**** Supplied material

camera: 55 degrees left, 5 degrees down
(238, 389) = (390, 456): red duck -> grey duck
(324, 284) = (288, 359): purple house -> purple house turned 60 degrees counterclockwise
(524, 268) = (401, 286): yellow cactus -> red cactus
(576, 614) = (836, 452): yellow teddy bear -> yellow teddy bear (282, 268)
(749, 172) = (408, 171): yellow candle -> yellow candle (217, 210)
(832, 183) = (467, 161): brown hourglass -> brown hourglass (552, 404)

********
**** Supplied material

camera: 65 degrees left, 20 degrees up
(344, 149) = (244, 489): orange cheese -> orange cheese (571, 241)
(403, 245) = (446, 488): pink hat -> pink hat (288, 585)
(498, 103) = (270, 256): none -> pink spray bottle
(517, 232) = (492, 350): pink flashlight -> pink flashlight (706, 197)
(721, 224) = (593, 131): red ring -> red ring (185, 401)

********

Exercise objective: Write out exactly the lines above from the line with "(524, 268) = (401, 286): yellow" through the line with "(832, 183) = (467, 161): brown", both of them included, and leave out all other lines.

Exercise solution:
(524, 268) = (401, 286): yellow cactus -> red cactus
(576, 614) = (836, 452): yellow teddy bear -> yellow teddy bear (282, 268)
(749, 172) = (408, 171): yellow candle -> yellow candle (217, 210)
(832, 183) = (467, 161): brown hourglass -> brown hourglass (552, 404)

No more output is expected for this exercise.